## RECORDED INFORMATION
-- Opening Marker --

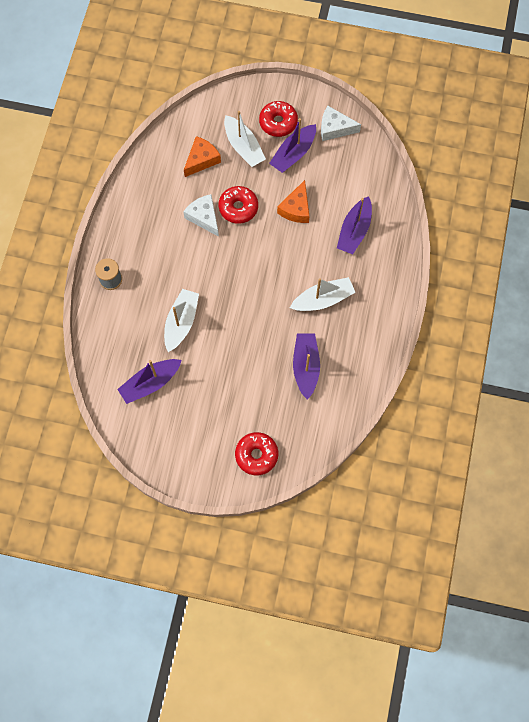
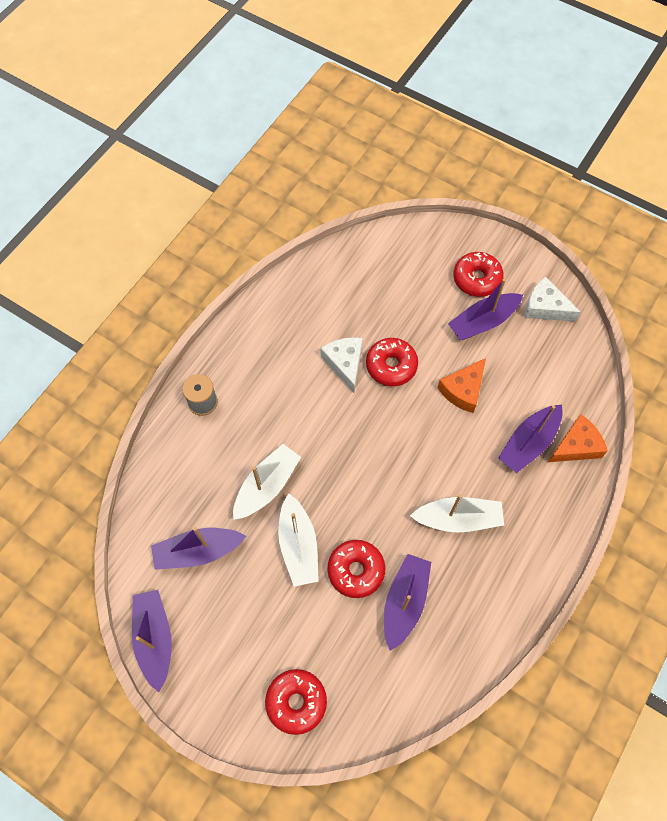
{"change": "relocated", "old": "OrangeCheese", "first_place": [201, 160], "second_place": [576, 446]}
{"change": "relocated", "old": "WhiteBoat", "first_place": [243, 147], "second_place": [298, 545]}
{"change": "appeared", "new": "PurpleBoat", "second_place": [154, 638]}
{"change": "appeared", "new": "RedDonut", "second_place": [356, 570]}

-- Closing Marker --

Using the material above, return each line in which the word "appeared" occurs.

## ANSWER TO THIS EXERCISE
{"change": "appeared", "new": "PurpleBoat", "second_place": [154, 638]}
{"change": "appeared", "new": "RedDonut", "second_place": [356, 570]}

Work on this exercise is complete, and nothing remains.